(Supplied entries Opens)

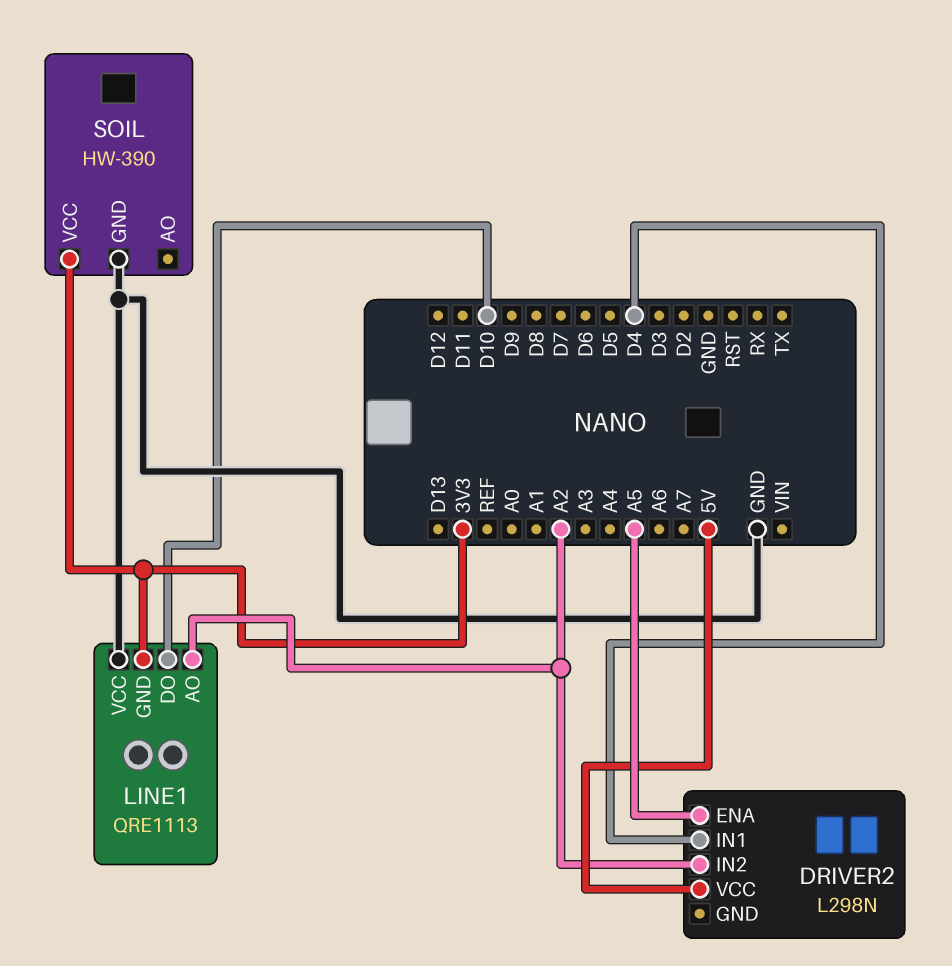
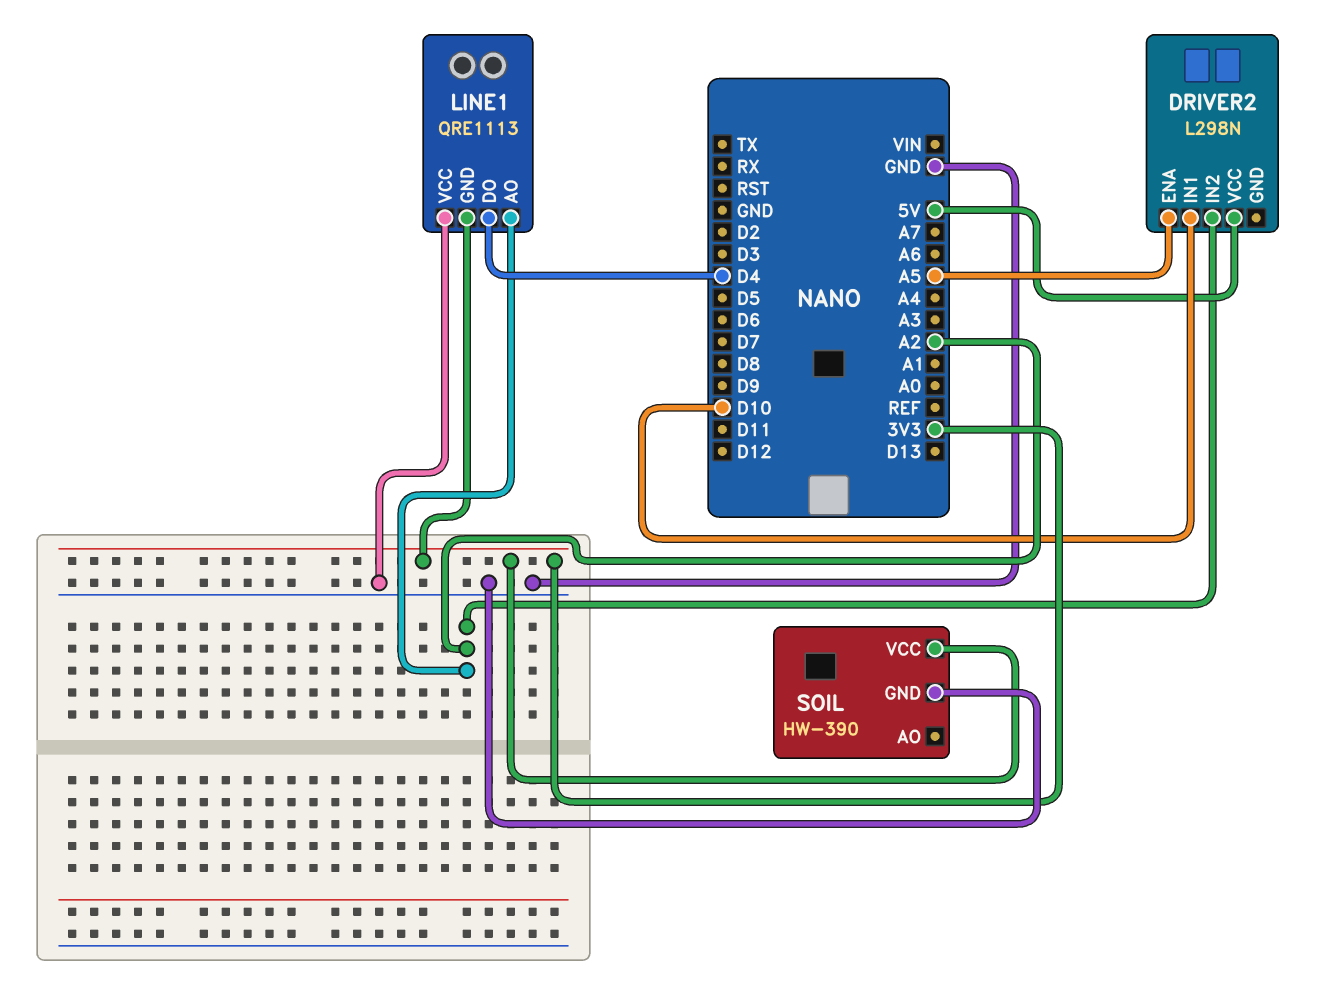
DRIVER2 pin IN1: D4 -> D10
LINE1 pin DO: D10 -> D4

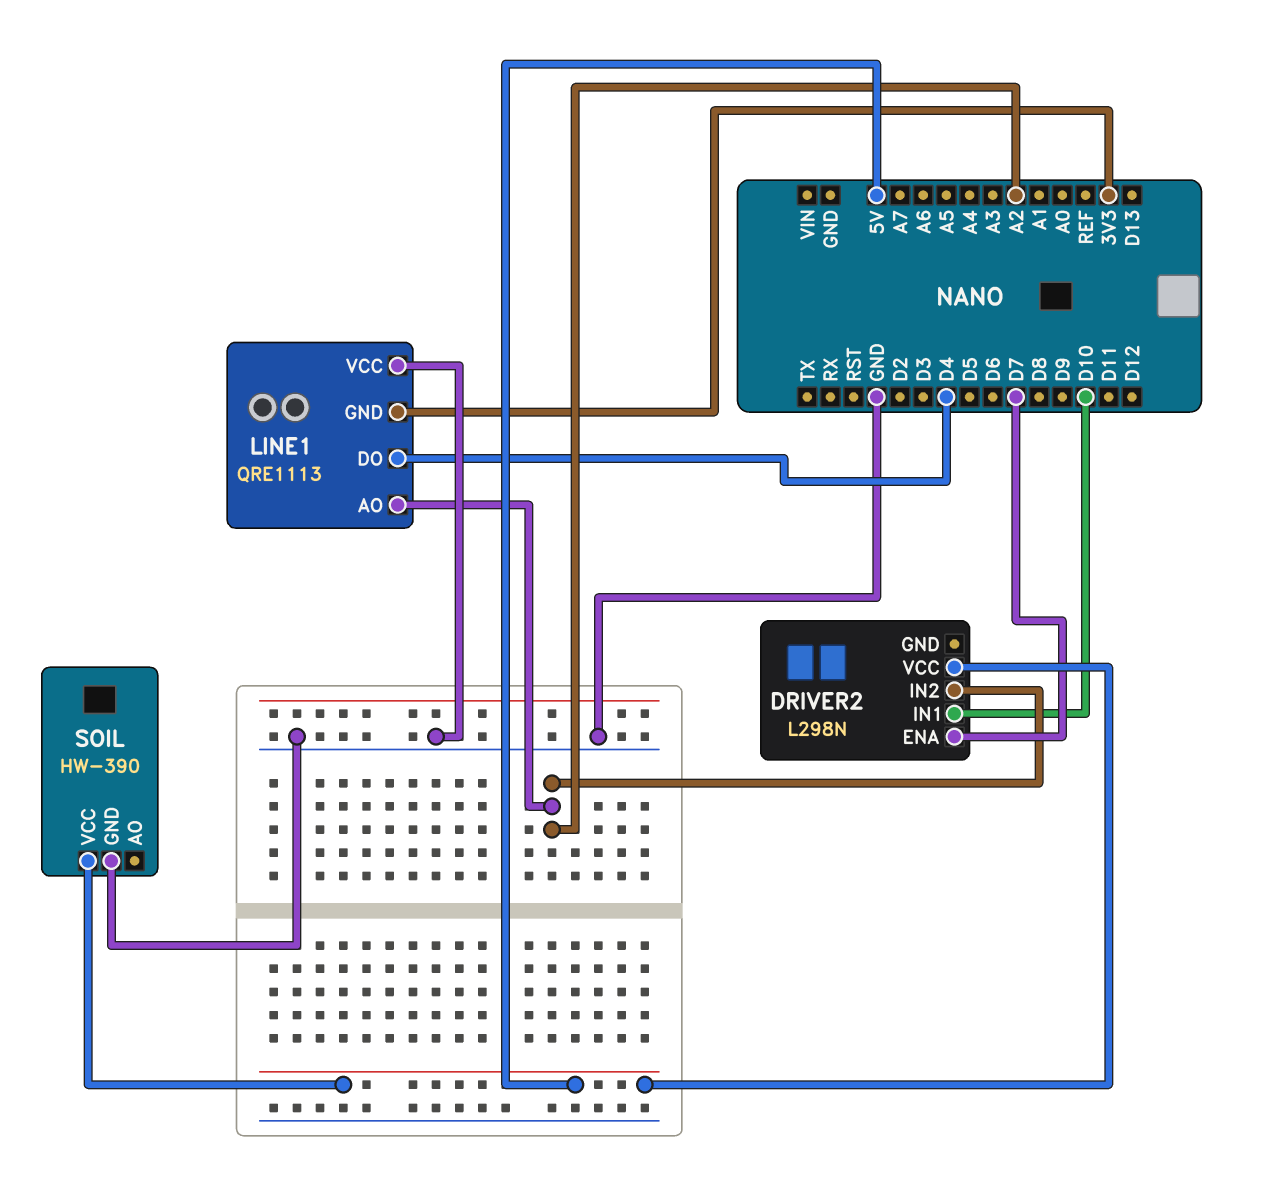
DRIVER2 pin ENA: A5 -> D7
SOIL pin VCC: 3V3 -> 5V

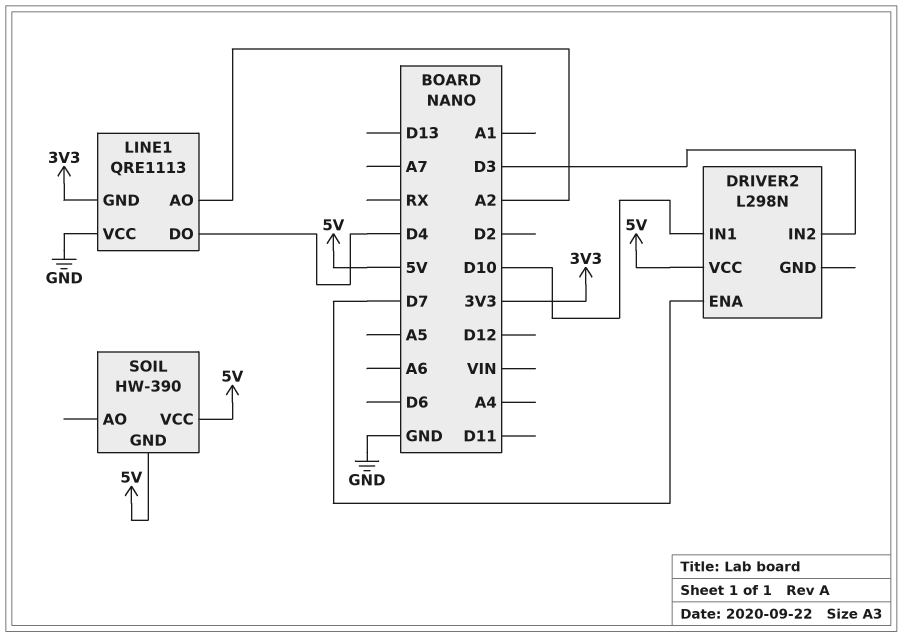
DRIVER2 pin IN2: A2 -> D3
SOIL pin GND: GND -> 5V

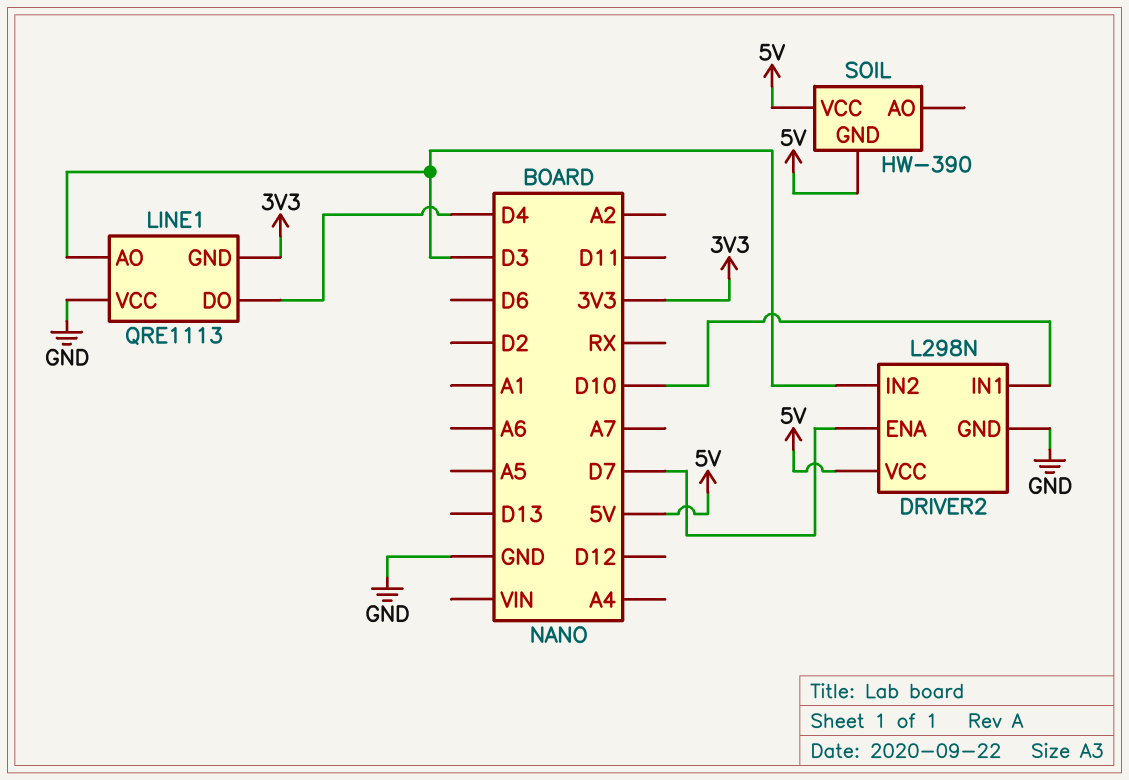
DRIVER2 pin GND: none -> GND
LINE1 pin AO: A2 -> D3

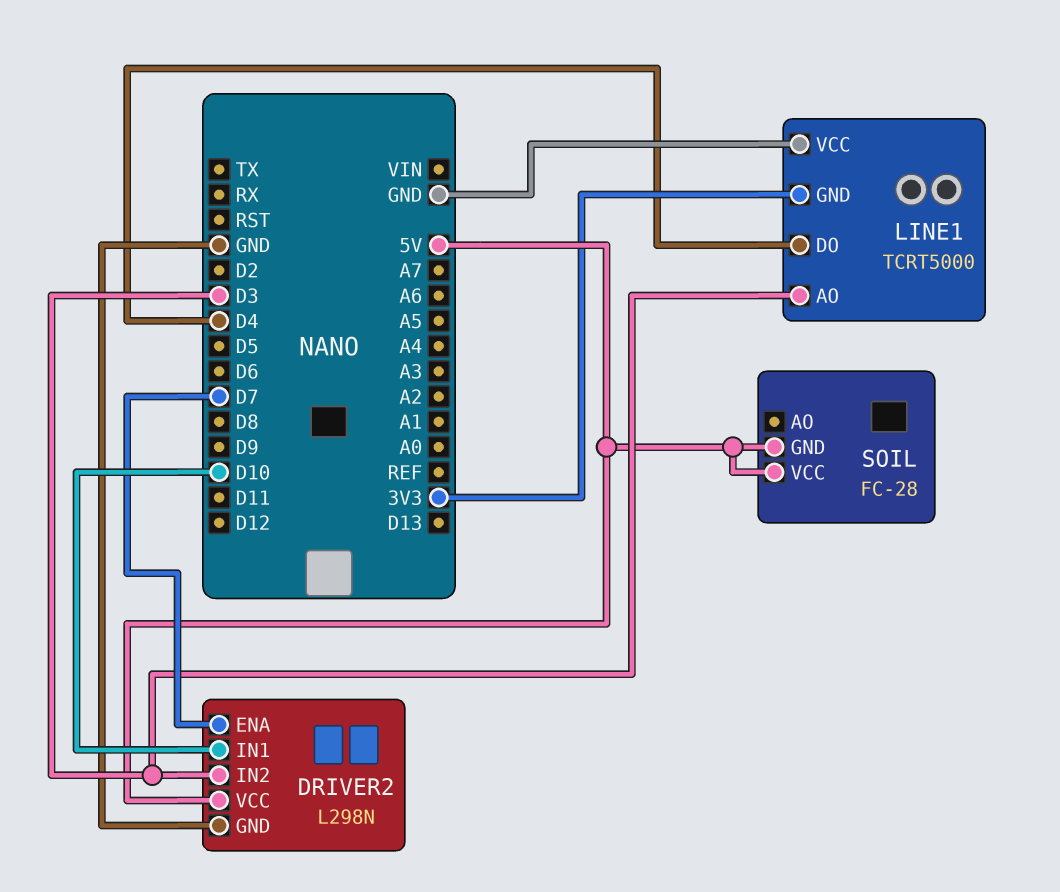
LINE1: QRE1113 -> TCRT5000
SOIL: HW-390 -> FC-28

(Supplied entries Closes)

Requirement
In the answer, the entries must appear exactly as above, without the images.

Solved problem
DRIVER2 pin IN1: D4 -> D10
LINE1 pin DO: D10 -> D4

DRIVER2 pin ENA: A5 -> D7
SOIL pin VCC: 3V3 -> 5V

DRIVER2 pin IN2: A2 -> D3
SOIL pin GND: GND -> 5V

DRIVER2 pin GND: none -> GND
LINE1 pin AO: A2 -> D3

LINE1: QRE1113 -> TCRT5000
SOIL: HW-390 -> FC-28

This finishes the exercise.